→ **Information shown**
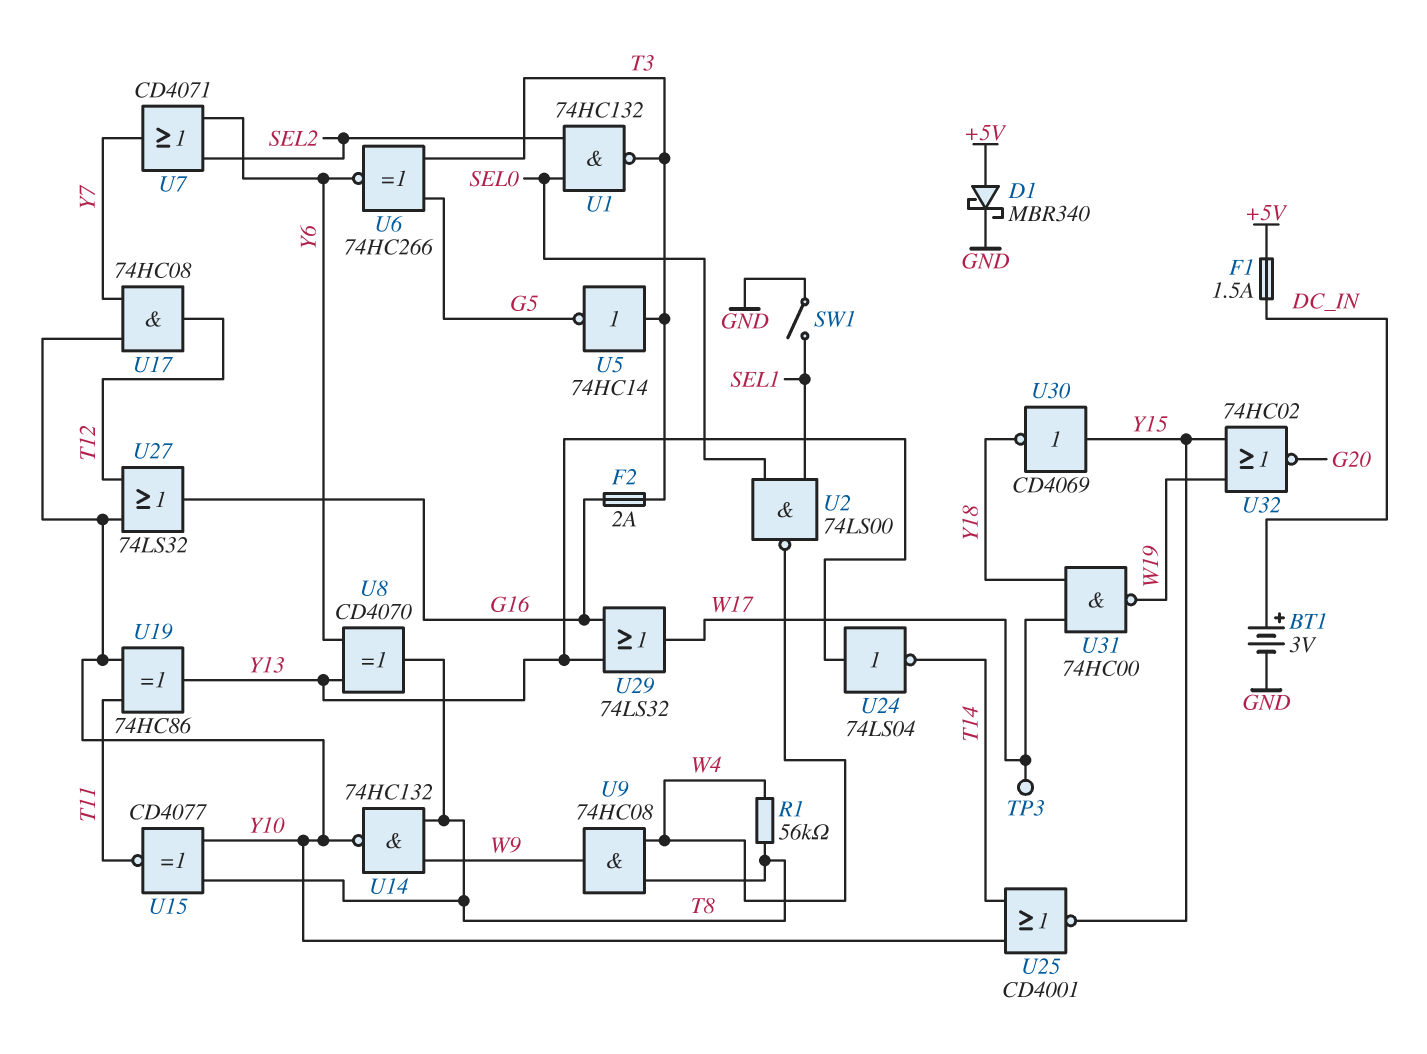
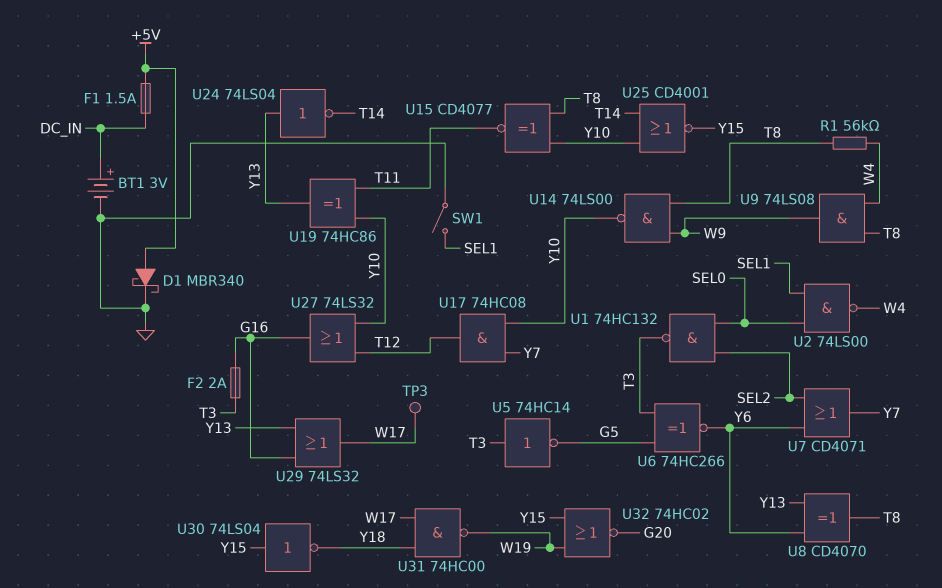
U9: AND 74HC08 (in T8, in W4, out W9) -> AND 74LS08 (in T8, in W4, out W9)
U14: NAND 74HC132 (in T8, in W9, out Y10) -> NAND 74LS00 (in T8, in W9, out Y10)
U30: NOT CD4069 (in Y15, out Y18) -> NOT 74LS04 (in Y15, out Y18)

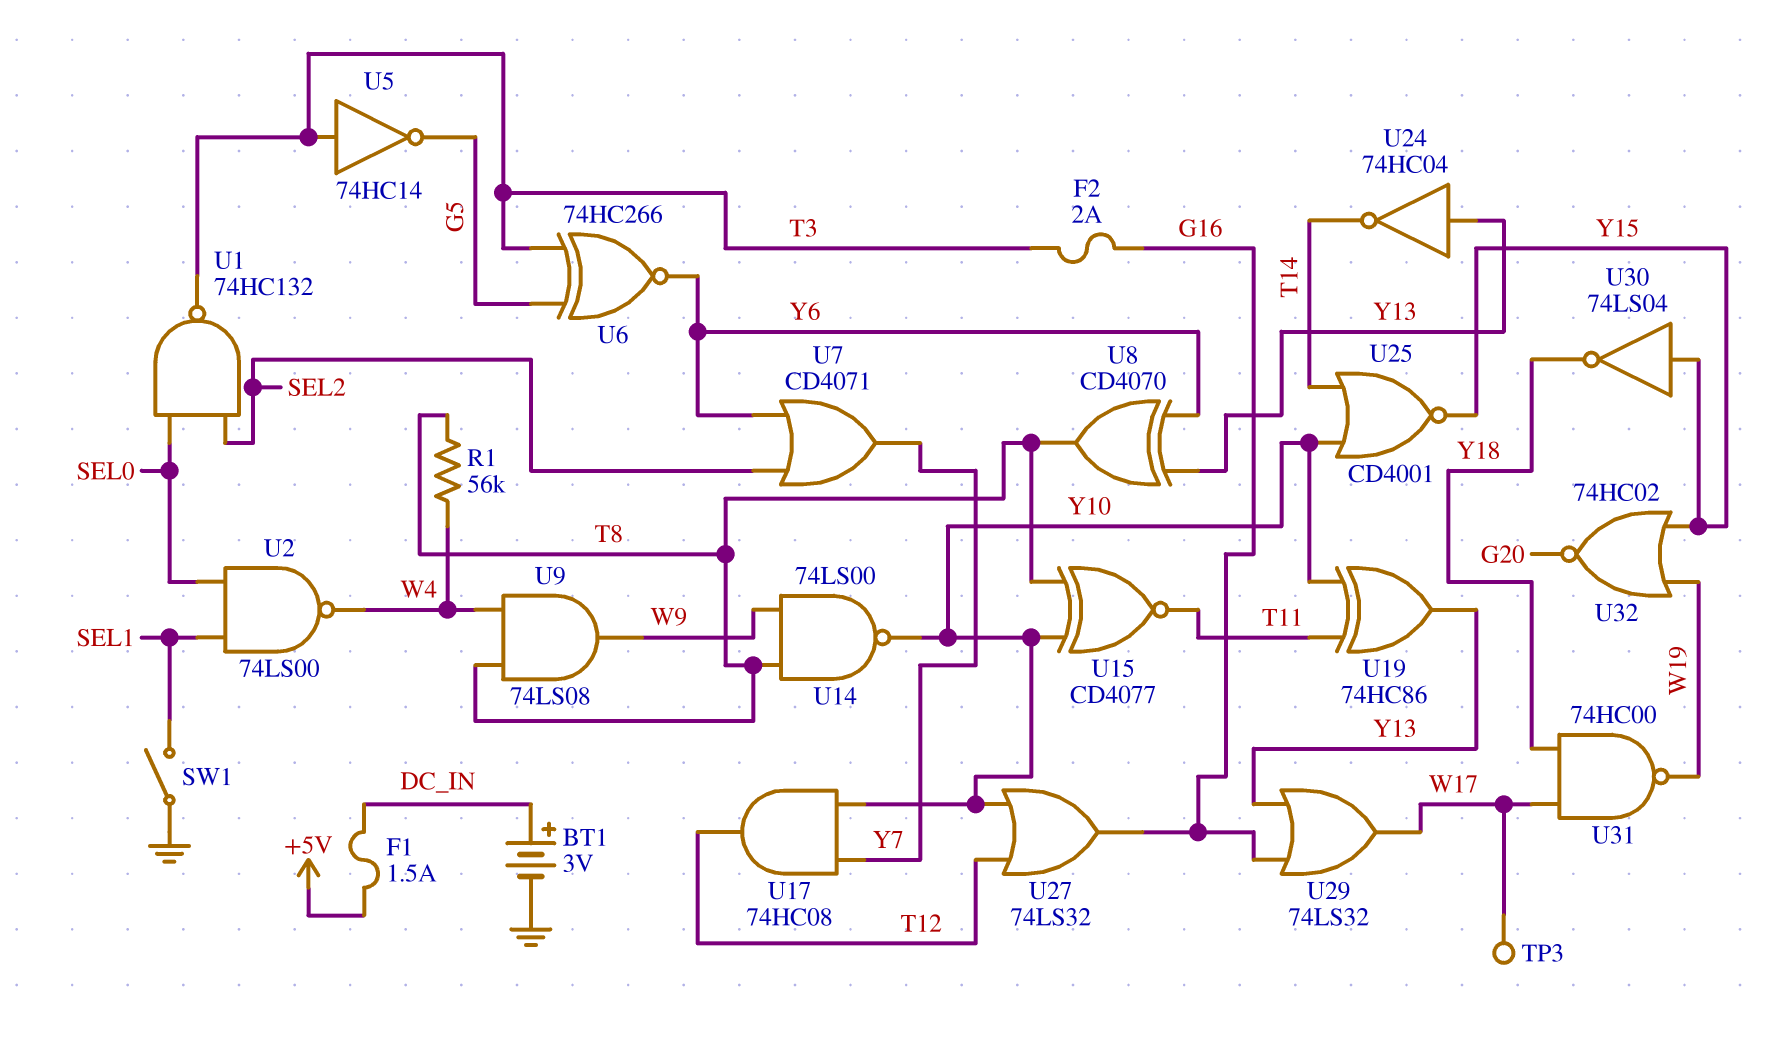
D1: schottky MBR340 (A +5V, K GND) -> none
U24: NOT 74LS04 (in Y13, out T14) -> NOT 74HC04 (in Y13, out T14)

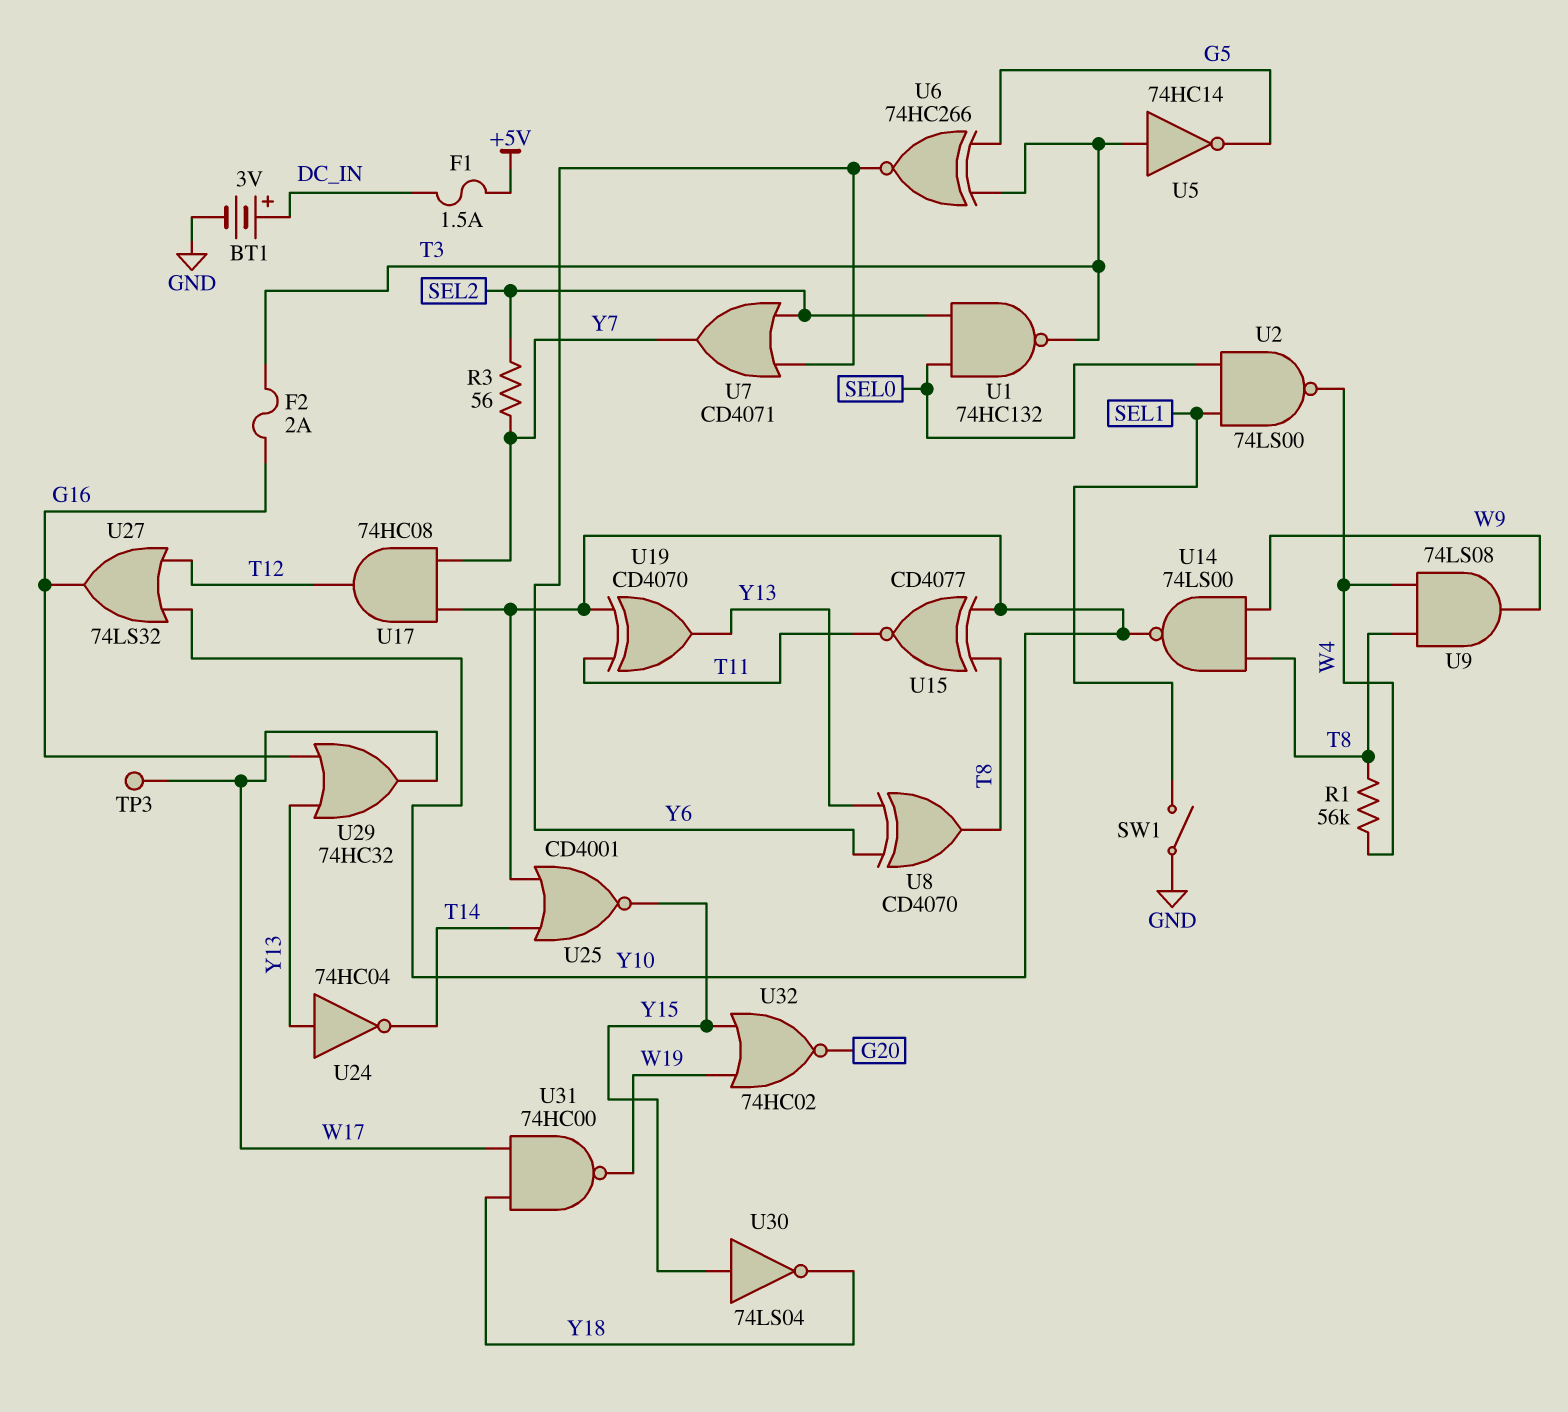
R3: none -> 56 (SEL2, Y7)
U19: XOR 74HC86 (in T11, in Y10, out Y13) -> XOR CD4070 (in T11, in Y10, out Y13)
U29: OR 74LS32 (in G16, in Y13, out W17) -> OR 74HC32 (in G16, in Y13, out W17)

→ **What the task asks**
Every line of the listing above is to be set down verbatim, without the pictures.

→ **Reply**
U9: AND 74HC08 (in T8, in W4, out W9) -> AND 74LS08 (in T8, in W4, out W9)
U14: NAND 74HC132 (in T8, in W9, out Y10) -> NAND 74LS00 (in T8, in W9, out Y10)
U30: NOT CD4069 (in Y15, out Y18) -> NOT 74LS04 (in Y15, out Y18)

D1: schottky MBR340 (A +5V, K GND) -> none
U24: NOT 74LS04 (in Y13, out T14) -> NOT 74HC04 (in Y13, out T14)

R3: none -> 56 (SEL2, Y7)
U19: XOR 74HC86 (in T11, in Y10, out Y13) -> XOR CD4070 (in T11, in Y10, out Y13)
U29: OR 74LS32 (in G16, in Y13, out W17) -> OR 74HC32 (in G16, in Y13, out W17)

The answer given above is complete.